- Task directions -
Everything from the first line below through the line with "R5: 20k (+12V, U1/SDA) -> 2.2k (+12V, U1/SDA)" is to be transcribed exactly, and nothing past it.

- Extracted records -
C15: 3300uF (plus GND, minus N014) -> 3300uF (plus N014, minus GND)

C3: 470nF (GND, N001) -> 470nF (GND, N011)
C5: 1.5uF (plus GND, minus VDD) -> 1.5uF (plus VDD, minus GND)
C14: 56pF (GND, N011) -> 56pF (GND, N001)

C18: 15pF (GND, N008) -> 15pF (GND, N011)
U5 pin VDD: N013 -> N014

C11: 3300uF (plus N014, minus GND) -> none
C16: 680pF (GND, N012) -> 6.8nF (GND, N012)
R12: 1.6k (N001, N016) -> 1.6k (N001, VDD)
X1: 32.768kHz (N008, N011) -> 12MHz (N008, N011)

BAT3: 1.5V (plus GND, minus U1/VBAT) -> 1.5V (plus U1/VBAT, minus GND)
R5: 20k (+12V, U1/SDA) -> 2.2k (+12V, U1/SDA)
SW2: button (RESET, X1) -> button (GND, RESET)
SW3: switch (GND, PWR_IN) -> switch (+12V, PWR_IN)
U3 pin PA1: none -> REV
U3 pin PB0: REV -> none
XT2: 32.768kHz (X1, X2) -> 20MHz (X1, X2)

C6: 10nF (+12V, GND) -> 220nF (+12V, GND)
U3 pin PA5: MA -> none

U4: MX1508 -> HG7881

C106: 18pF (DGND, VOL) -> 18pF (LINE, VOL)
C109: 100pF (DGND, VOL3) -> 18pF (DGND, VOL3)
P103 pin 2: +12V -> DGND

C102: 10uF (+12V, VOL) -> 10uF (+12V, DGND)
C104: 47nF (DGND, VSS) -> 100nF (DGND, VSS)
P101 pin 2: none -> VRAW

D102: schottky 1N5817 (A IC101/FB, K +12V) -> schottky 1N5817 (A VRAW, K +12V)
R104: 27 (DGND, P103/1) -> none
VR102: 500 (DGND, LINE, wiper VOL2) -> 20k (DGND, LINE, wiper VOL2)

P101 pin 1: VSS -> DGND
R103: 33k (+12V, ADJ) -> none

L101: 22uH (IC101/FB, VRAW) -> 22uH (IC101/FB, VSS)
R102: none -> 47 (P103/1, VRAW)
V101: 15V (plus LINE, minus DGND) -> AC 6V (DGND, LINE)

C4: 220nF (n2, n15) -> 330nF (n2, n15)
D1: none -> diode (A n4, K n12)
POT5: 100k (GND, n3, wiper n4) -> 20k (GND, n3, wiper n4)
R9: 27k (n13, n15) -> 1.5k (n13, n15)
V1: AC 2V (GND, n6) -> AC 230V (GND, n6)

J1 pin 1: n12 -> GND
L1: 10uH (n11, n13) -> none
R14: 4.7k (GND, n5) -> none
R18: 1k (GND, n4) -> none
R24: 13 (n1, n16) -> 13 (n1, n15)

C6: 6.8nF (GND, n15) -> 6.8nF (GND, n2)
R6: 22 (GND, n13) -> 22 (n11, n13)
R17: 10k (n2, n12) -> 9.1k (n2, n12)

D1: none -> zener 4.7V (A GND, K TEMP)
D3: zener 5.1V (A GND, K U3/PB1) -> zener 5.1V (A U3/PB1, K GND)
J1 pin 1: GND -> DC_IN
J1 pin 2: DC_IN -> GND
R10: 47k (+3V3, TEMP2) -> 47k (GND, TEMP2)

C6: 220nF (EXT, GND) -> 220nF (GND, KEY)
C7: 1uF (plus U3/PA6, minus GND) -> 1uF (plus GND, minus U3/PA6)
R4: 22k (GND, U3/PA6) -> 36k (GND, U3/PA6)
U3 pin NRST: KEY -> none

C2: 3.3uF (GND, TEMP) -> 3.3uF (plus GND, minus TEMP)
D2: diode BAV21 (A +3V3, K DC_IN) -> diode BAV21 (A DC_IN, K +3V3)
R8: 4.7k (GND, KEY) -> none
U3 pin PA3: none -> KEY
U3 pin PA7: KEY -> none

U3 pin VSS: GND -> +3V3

- Response below -
C15: 3300uF (plus GND, minus N014) -> 3300uF (plus N014, minus GND)

C3: 470nF (GND, N001) -> 470nF (GND, N011)
C5: 1.5uF (plus GND, minus VDD) -> 1.5uF (plus VDD, minus GND)
C14: 56pF (GND, N011) -> 56pF (GND, N001)

C18: 15pF (GND, N008) -> 15pF (GND, N011)
U5 pin VDD: N013 -> N014

C11: 3300uF (plus N014, minus GND) -> none
C16: 680pF (GND, N012) -> 6.8nF (GND, N012)
R12: 1.6k (N001, N016) -> 1.6k (N001, VDD)
X1: 32.768kHz (N008, N011) -> 12MHz (N008, N011)

BAT3: 1.5V (plus GND, minus U1/VBAT) -> 1.5V (plus U1/VBAT, minus GND)
R5: 20k (+12V, U1/SDA) -> 2.2k (+12V, U1/SDA)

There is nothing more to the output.